▶ _Task statement_
Copy out each line featuring the string "desk" from the entries beneath.

▶ _Entries shown_
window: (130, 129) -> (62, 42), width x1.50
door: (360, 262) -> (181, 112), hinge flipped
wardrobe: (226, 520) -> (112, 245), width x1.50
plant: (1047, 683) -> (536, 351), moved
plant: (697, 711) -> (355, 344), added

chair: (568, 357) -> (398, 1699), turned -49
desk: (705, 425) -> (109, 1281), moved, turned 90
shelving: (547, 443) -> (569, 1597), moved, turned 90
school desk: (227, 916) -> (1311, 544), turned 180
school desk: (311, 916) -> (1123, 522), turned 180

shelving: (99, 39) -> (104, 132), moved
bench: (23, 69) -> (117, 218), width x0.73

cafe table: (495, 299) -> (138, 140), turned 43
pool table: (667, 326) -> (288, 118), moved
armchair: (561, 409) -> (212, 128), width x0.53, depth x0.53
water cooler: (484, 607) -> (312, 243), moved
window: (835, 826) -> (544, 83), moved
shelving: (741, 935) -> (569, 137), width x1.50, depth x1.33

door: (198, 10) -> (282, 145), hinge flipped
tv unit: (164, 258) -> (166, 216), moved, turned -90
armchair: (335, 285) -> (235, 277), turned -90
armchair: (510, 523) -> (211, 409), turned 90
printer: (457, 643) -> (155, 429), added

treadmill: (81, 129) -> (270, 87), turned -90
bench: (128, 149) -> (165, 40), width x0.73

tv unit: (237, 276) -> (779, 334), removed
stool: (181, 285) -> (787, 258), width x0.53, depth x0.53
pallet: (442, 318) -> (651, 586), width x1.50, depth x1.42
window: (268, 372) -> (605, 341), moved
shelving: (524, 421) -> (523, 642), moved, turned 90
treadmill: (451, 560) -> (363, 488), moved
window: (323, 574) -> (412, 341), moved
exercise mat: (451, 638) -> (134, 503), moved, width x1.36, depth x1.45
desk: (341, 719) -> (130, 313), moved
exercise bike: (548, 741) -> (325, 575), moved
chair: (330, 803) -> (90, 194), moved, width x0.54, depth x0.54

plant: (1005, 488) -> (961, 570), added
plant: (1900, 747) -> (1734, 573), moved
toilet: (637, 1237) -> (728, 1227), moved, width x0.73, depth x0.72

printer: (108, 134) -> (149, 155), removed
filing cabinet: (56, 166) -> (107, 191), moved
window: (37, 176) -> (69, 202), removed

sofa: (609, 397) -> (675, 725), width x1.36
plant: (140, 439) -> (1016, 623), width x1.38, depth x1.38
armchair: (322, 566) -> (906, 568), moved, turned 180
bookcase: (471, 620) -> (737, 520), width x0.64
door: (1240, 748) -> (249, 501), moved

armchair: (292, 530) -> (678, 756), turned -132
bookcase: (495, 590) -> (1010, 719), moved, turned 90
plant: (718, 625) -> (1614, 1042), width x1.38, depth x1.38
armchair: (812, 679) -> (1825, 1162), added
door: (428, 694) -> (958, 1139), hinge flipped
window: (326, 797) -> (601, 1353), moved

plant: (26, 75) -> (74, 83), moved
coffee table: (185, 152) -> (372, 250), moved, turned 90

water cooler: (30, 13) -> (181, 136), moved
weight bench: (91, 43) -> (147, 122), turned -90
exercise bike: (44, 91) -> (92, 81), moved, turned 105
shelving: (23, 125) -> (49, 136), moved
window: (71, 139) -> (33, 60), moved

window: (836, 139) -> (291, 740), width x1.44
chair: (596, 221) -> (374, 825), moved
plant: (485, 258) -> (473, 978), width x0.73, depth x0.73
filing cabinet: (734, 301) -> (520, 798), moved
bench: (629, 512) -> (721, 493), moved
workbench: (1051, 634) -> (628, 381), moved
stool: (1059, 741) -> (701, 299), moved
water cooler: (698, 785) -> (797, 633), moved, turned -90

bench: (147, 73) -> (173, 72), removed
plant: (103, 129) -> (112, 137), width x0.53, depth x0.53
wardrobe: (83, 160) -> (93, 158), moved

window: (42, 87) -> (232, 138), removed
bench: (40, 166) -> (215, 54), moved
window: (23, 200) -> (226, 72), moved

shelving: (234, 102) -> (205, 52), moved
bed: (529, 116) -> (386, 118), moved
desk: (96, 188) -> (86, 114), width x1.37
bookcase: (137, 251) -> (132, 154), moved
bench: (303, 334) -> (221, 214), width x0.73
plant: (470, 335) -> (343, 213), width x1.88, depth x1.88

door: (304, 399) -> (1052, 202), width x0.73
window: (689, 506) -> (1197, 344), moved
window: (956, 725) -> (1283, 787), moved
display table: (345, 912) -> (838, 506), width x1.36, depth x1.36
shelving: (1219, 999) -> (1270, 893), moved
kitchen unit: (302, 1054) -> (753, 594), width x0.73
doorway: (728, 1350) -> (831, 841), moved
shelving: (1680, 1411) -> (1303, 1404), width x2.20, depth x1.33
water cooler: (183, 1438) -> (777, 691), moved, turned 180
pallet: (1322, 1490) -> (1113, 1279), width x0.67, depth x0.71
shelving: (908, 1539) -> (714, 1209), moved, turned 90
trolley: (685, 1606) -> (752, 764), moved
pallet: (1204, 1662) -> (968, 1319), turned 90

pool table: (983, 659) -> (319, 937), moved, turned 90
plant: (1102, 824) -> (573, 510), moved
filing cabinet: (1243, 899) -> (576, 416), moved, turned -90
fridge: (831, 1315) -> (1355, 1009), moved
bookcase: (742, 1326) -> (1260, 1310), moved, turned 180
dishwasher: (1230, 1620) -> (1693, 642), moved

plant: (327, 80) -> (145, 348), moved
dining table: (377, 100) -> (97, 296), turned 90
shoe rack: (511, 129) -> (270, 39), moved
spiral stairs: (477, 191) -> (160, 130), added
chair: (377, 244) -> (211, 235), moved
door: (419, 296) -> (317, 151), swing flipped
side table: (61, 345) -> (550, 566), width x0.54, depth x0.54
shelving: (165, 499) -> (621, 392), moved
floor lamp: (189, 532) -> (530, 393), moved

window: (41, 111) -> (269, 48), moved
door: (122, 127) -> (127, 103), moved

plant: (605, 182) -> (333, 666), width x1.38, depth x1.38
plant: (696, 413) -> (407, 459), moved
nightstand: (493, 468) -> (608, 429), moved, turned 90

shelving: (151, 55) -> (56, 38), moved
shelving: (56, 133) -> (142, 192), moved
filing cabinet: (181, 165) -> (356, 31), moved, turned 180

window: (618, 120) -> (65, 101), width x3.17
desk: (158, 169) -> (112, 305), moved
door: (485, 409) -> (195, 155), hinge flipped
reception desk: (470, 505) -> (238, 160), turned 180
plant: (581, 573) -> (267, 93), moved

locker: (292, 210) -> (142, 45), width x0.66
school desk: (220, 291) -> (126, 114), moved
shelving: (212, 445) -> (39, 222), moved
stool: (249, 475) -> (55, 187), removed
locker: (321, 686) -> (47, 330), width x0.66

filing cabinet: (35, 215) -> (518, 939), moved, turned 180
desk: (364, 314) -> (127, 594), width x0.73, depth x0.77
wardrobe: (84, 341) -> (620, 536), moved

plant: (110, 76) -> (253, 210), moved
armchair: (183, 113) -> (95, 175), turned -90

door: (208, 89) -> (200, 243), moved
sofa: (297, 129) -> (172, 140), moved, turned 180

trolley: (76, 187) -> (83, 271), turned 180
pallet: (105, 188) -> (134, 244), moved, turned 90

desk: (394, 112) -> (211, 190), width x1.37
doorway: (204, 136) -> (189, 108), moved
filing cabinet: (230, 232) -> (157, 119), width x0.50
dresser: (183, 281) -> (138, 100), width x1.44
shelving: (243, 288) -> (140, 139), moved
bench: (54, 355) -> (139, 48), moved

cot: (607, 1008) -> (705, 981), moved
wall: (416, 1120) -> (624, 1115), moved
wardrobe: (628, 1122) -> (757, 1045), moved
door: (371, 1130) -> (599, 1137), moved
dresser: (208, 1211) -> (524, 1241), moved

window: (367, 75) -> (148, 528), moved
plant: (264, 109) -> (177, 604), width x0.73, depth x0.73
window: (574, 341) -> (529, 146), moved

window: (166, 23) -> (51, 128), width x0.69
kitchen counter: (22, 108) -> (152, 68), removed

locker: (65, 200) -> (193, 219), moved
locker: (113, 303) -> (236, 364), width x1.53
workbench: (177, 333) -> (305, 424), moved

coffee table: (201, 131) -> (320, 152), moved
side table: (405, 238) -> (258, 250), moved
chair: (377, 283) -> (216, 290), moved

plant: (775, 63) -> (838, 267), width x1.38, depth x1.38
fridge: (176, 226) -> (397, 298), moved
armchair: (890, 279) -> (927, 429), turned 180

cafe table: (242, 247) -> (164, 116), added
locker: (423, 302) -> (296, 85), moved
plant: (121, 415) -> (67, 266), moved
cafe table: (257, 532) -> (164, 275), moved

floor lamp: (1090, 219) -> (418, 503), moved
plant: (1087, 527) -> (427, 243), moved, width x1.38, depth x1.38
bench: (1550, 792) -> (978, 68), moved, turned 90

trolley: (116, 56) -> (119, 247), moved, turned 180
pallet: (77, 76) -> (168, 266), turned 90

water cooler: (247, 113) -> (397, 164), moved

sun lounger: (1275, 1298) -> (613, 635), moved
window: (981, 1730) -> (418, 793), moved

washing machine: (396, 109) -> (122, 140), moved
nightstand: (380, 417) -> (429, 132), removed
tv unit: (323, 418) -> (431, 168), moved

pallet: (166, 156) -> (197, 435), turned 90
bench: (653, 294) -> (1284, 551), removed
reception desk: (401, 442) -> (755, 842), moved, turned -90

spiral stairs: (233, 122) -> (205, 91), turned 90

▶ _Answer space_
desk: (705, 425) -> (109, 1281), moved, turned 90
school desk: (227, 916) -> (1311, 544), turned 180
school desk: (311, 916) -> (1123, 522), turned 180
desk: (341, 719) -> (130, 313), moved
desk: (96, 188) -> (86, 114), width x1.37
desk: (158, 169) -> (112, 305), moved
reception desk: (470, 505) -> (238, 160), turned 180
school desk: (220, 291) -> (126, 114), moved
desk: (364, 314) -> (127, 594), width x0.73, depth x0.77
desk: (394, 112) -> (211, 190), width x1.37
reception desk: (401, 442) -> (755, 842), moved, turned -90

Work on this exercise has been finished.